**Required action:** Repeat the listing beneath this line exactly, keeping every character.
Start of Supplied material
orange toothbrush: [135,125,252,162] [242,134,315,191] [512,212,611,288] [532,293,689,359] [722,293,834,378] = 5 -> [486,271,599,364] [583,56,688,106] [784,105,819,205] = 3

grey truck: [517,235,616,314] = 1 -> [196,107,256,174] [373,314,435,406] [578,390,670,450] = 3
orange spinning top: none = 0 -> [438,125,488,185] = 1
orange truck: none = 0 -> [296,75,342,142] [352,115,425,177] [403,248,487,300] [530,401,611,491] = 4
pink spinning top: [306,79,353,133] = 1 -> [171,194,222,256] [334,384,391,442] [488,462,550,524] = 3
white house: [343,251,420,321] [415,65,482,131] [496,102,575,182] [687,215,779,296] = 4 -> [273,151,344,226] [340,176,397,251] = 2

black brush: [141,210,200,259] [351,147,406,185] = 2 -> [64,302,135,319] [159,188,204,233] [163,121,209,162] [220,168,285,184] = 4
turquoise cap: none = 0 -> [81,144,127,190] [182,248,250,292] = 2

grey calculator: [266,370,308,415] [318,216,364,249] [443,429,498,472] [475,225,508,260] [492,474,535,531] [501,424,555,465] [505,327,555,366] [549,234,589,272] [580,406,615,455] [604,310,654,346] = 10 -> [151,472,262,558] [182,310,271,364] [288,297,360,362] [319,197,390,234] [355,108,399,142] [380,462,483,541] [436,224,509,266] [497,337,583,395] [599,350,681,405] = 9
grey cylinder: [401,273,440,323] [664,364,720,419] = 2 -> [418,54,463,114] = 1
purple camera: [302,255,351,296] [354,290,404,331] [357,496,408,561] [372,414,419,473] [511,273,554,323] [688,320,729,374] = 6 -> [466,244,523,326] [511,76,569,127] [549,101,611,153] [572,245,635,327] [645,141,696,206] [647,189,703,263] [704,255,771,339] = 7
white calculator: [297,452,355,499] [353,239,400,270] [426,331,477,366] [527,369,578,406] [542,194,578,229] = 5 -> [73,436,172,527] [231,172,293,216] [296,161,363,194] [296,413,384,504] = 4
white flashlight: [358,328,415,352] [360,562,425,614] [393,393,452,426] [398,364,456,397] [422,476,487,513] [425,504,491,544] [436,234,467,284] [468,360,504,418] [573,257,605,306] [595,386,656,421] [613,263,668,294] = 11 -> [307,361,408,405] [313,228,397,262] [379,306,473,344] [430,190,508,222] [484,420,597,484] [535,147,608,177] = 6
End of Supplied material
**Response for this exercise:**
orange toothbrush: [135,125,252,162] [242,134,315,191] [512,212,611,288] [532,293,689,359] [722,293,834,378] = 5 -> [486,271,599,364] [583,56,688,106] [784,105,819,205] = 3

grey truck: [517,235,616,314] = 1 -> [196,107,256,174] [373,314,435,406] [578,390,670,450] = 3
orange spinning top: none = 0 -> [438,125,488,185] = 1
orange truck: none = 0 -> [296,75,342,142] [352,115,425,177] [403,248,487,300] [530,401,611,491] = 4
pink spinning top: [306,79,353,133] = 1 -> [171,194,222,256] [334,384,391,442] [488,462,550,524] = 3
white house: [343,251,420,321] [415,65,482,131] [496,102,575,182] [687,215,779,296] = 4 -> [273,151,344,226] [340,176,397,251] = 2

black brush: [141,210,200,259] [351,147,406,185] = 2 -> [64,302,135,319] [159,188,204,233] [163,121,209,162] [220,168,285,184] = 4
turquoise cap: none = 0 -> [81,144,127,190] [182,248,250,292] = 2

grey calculator: [266,370,308,415] [318,216,364,249] [443,429,498,472] [475,225,508,260] [492,474,535,531] [501,424,555,465] [505,327,555,366] [549,234,589,272] [580,406,615,455] [604,310,654,346] = 10 -> [151,472,262,558] [182,310,271,364] [288,297,360,362] [319,197,390,234] [355,108,399,142] [380,462,483,541] [436,224,509,266] [497,337,583,395] [599,350,681,405] = 9
grey cylinder: [401,273,440,323] [664,364,720,419] = 2 -> [418,54,463,114] = 1
purple camera: [302,255,351,296] [354,290,404,331] [357,496,408,561] [372,414,419,473] [511,273,554,323] [688,320,729,374] = 6 -> [466,244,523,326] [511,76,569,127] [549,101,611,153] [572,245,635,327] [645,141,696,206] [647,189,703,263] [704,255,771,339] = 7
white calculator: [297,452,355,499] [353,239,400,270] [426,331,477,366] [527,369,578,406] [542,194,578,229] = 5 -> [73,436,172,527] [231,172,293,216] [296,161,363,194] [296,413,384,504] = 4
white flashlight: [358,328,415,352] [360,562,425,614] [393,393,452,426] [398,364,456,397] [422,476,487,513] [425,504,491,544] [436,234,467,284] [468,360,504,418] [573,257,605,306] [595,386,656,421] [613,263,668,294] = 11 -> [307,361,408,405] [313,228,397,262] [379,306,473,344] [430,190,508,222] [484,420,597,484] [535,147,608,177] = 6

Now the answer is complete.